■ **WRITTEN TASK**
Please retype the records below exactly, from the first line through the line containing "(384, 224) = (598, 202): black", and leave out any pictures.

■ **THE INPUT**
——

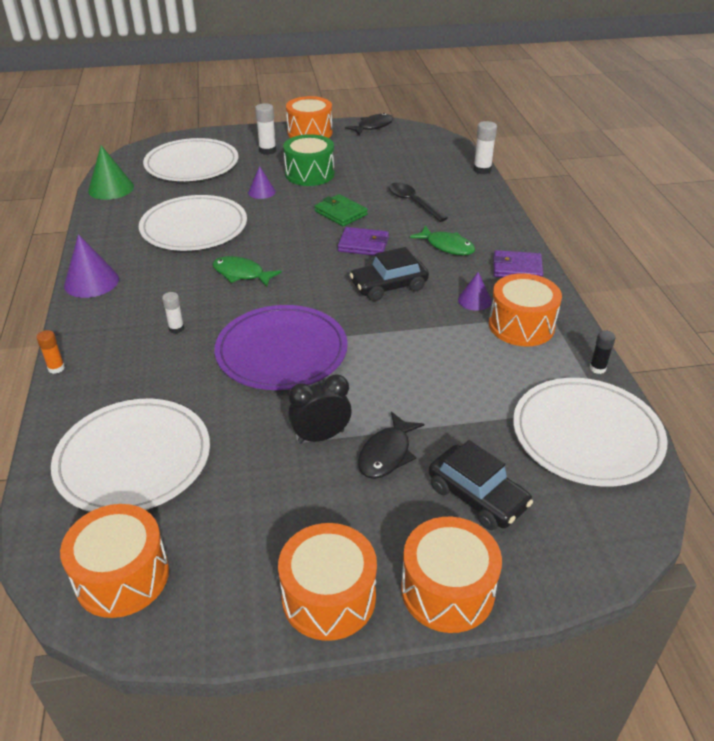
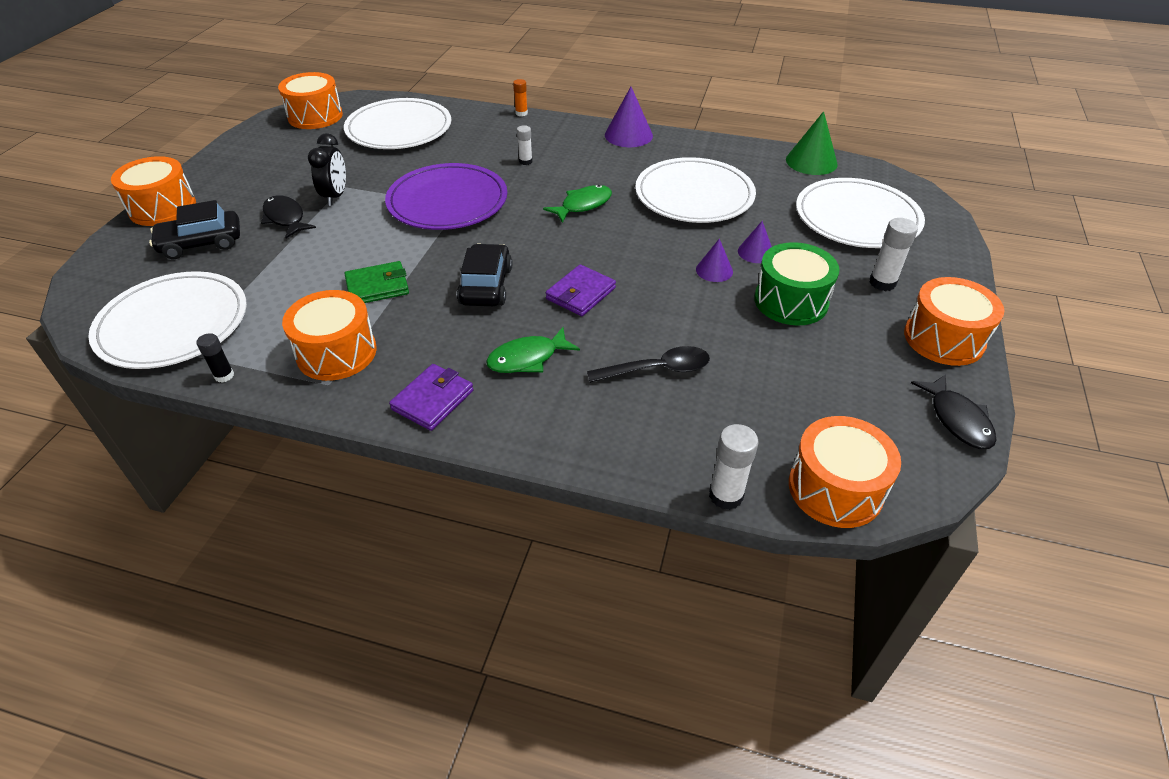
camera: 115 degrees right, 5 degrees up
(329, 597) = (217, 169): orange drum -> orange drum (835, 488)
(340, 213) = (666, 298): green wallet -> green wallet (377, 286)
(474, 300) = (408, 337): purple cone -> purple cone (714, 270)

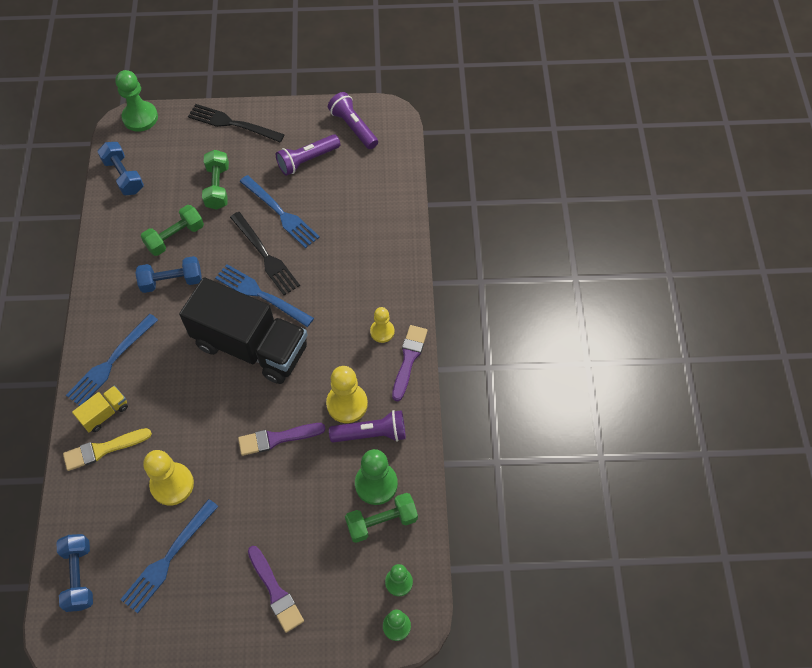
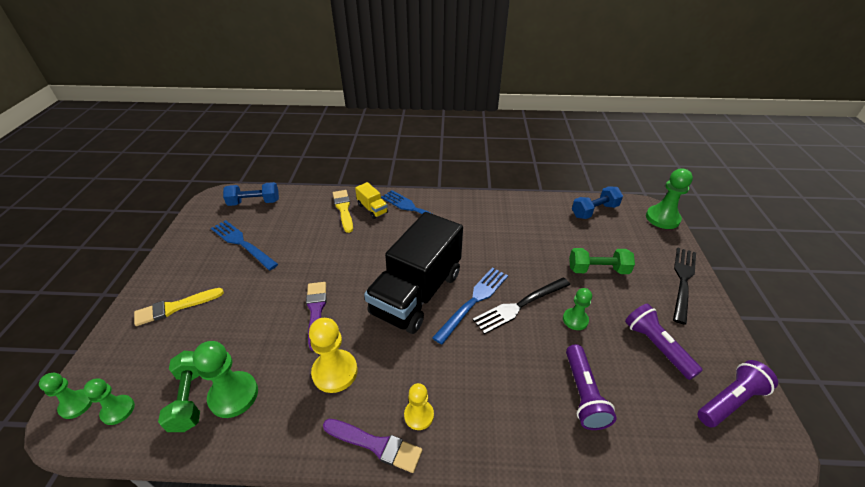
camera: 95 degrees right, 20 degrees down
(172, 281) = (488, 241): blue dumbbell -> none
(172, 484) = (300, 244): yellow pawn -> none
(175, 237) = (535, 242): green dumbbell -> none
(275, 591) = (175, 307): purple brush -> yellow brush
(281, 213) = (575, 320): blue fork -> green pawn
(371, 433) = (292, 394): purple flashlight -> purple flashlight (583, 394)

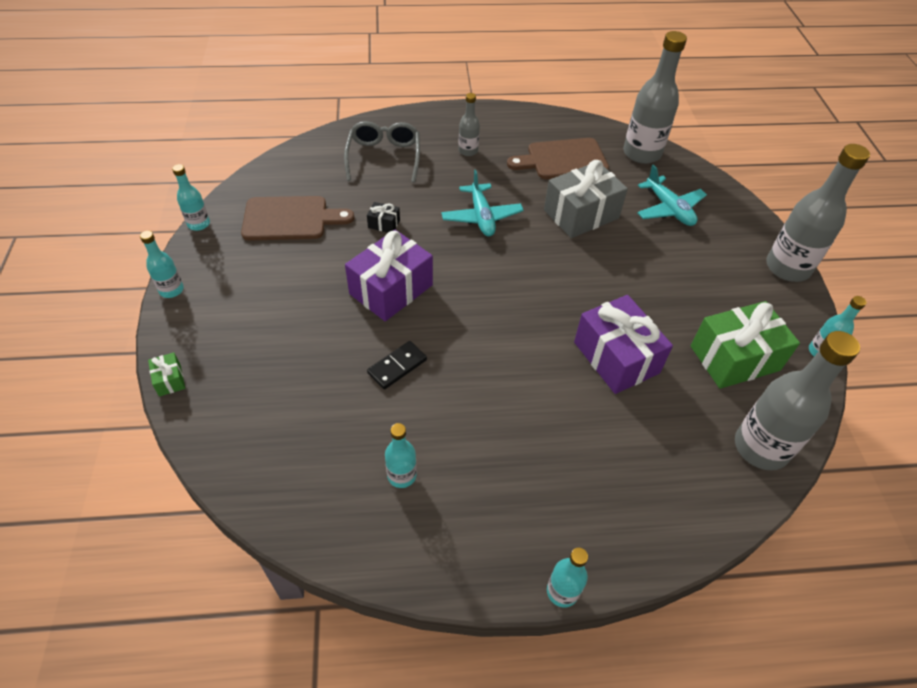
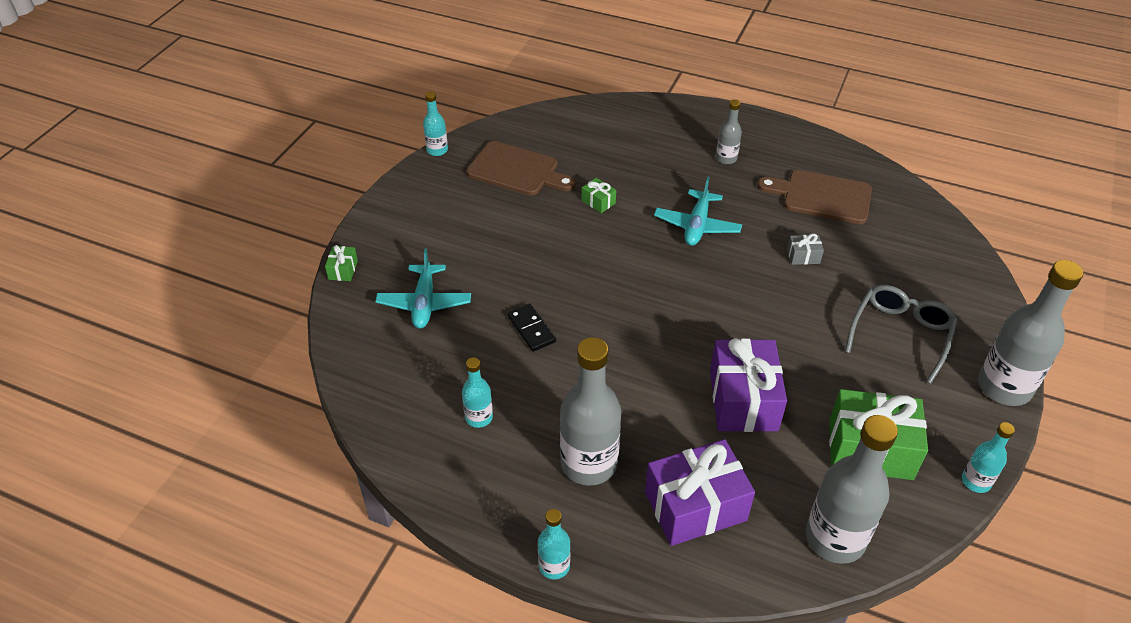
camera: 30 degrees right, 5 degrees down
(171, 290) = (384, 198): turquoise bottle -> none
(384, 157) = (638, 140): grey glasses -> grey glasses (900, 334)
(384, 224) = (598, 202): black gift -> green gift
(391, 289) = (567, 262): purple gift -> purple gift (695, 506)
(397, 366) = (531, 329): black domino -> black domino turned 75 degrees clockwise
(581, 214) = (803, 256): grey gift -> grey gift, size x0.43
(641, 153) = (917, 217): grey bottle -> grey bottle (589, 463)
(669, 209) = (907, 282): turquoise plane -> turquoise plane (424, 303)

——

■ **YOUR SOLUTION**
camera: 115 degrees right, 5 degrees up
(329, 597) = (217, 169): orange drum -> orange drum (835, 488)
(340, 213) = (666, 298): green wallet -> green wallet (377, 286)
(474, 300) = (408, 337): purple cone -> purple cone (714, 270)

camera: 95 degrees right, 20 degrees down
(172, 281) = (488, 241): blue dumbbell -> none
(172, 484) = (300, 244): yellow pawn -> none
(175, 237) = (535, 242): green dumbbell -> none
(275, 591) = (175, 307): purple brush -> yellow brush
(281, 213) = (575, 320): blue fork -> green pawn
(371, 433) = (292, 394): purple flashlight -> purple flashlight (583, 394)

camera: 30 degrees right, 5 degrees down
(171, 290) = (384, 198): turquoise bottle -> none
(384, 157) = (638, 140): grey glasses -> grey glasses (900, 334)
(384, 224) = (598, 202): black gift -> green gift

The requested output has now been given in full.